Exercise directions.
The line containing "RADIO2: SX1278 -> CC1101" marks the start; extract exactly from it through the last line of the entries, and omit any pictures.

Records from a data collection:
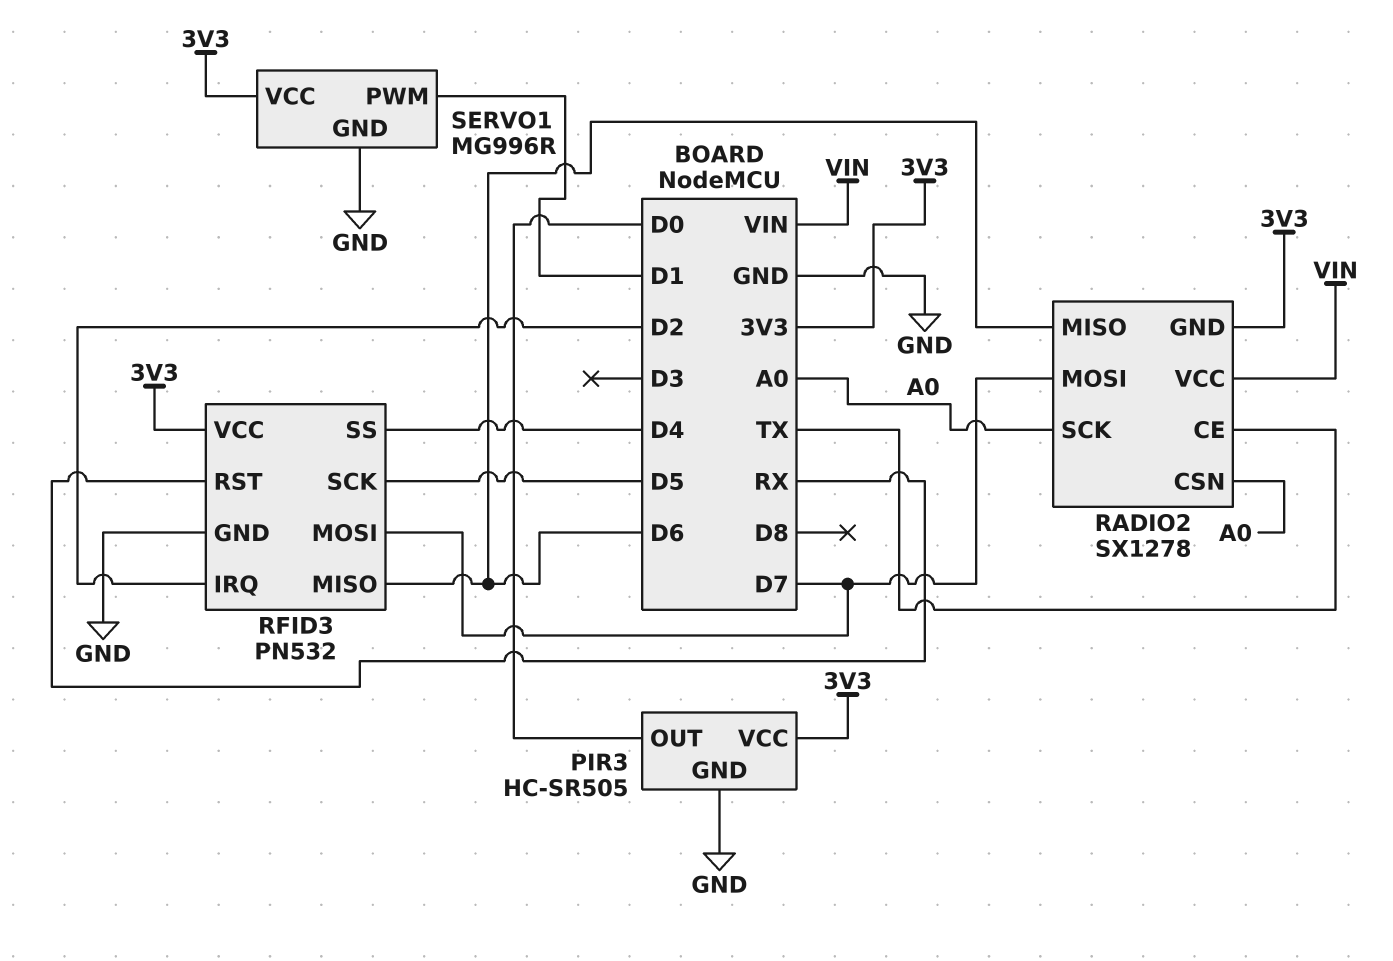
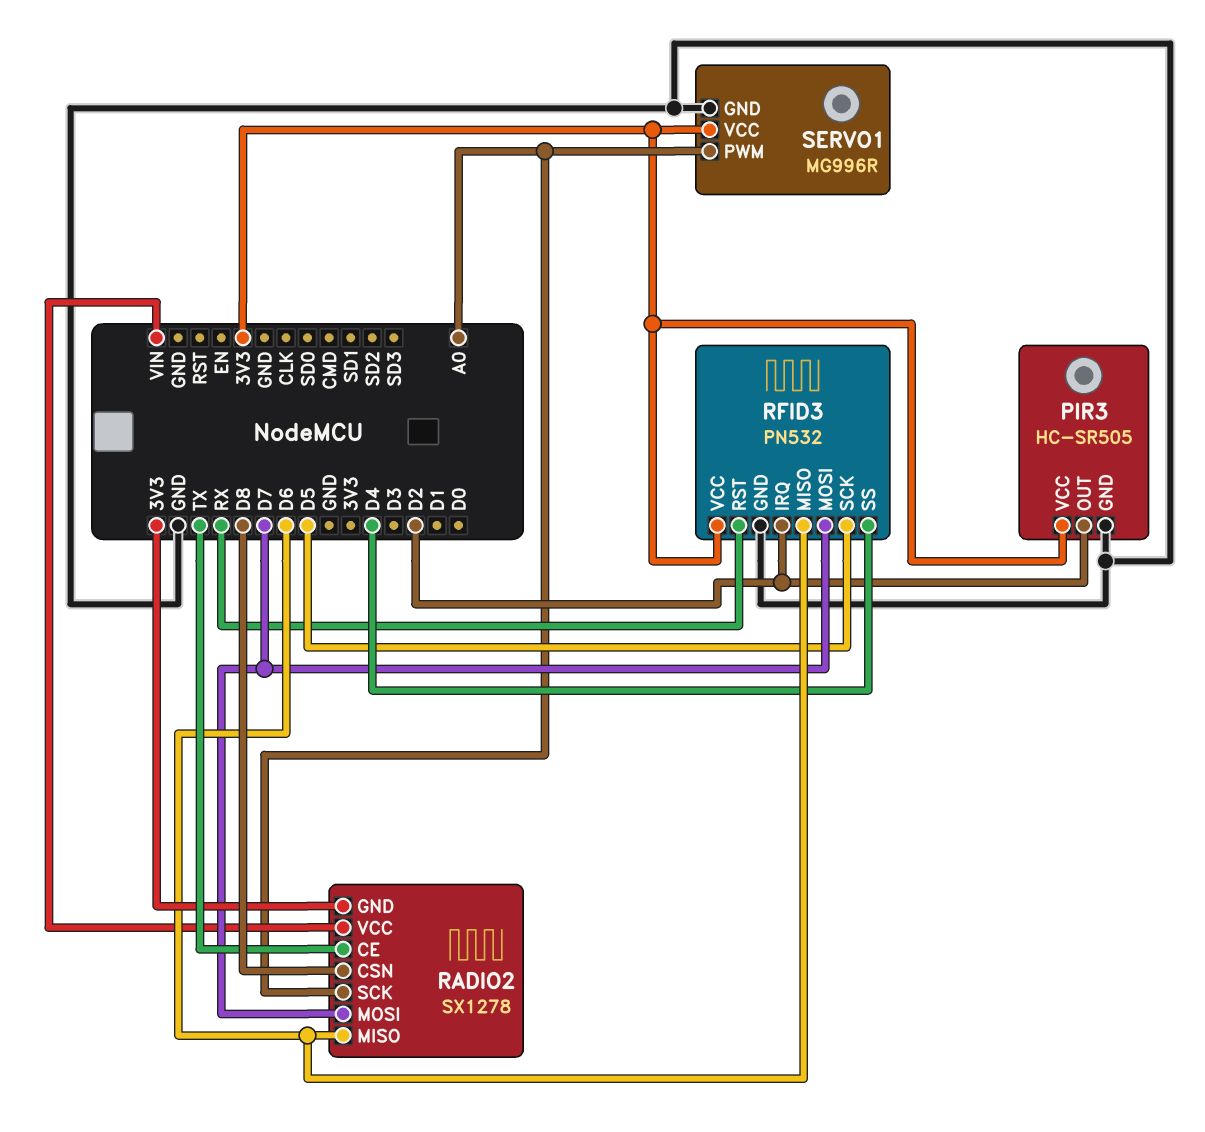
PIR3 pin OUT: D0 -> D2
RADIO2 pin CSN: A0 -> D8
SERVO1 pin PWM: D1 -> A0

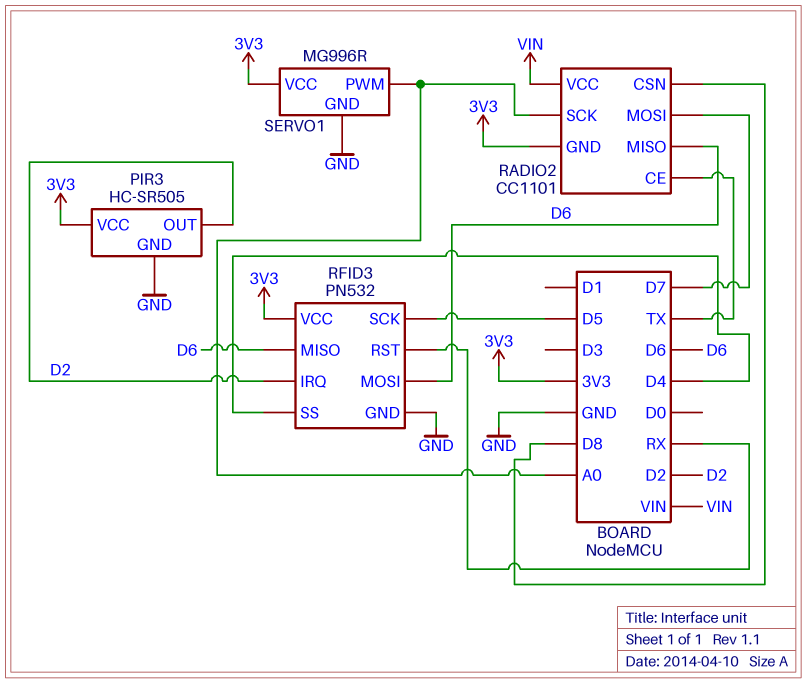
RADIO2: SX1278 -> CC1101
RFID3 pin MOSI: D7 -> D6

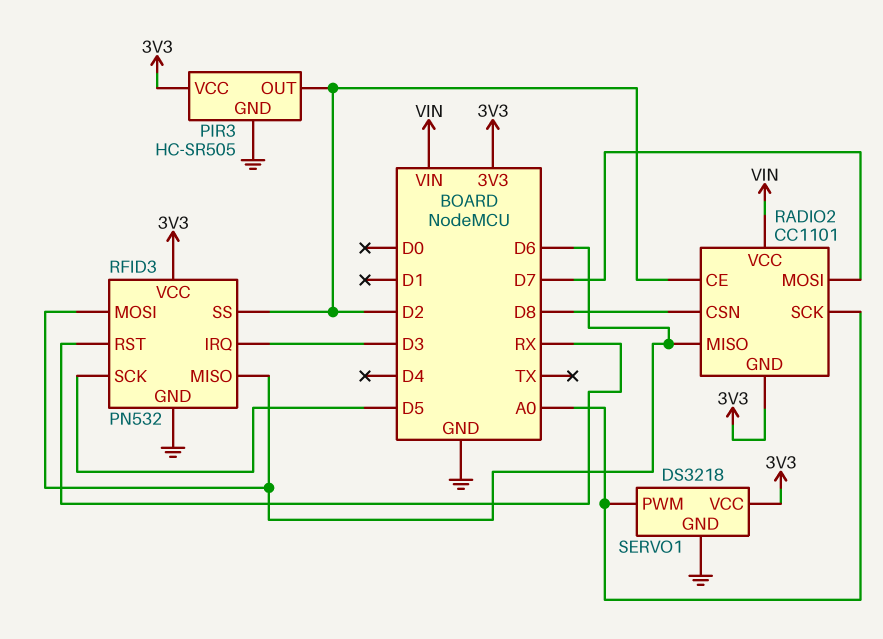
RADIO2 pin CE: TX -> D2
RFID3 pin IRQ: D2 -> D3
RFID3 pin SS: D4 -> D2
SERVO1: MG996R -> DS3218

Result below.
RADIO2: SX1278 -> CC1101
RFID3 pin MOSI: D7 -> D6

RADIO2 pin CE: TX -> D2
RFID3 pin IRQ: D2 -> D3
RFID3 pin SS: D4 -> D2
SERVO1: MG996R -> DS3218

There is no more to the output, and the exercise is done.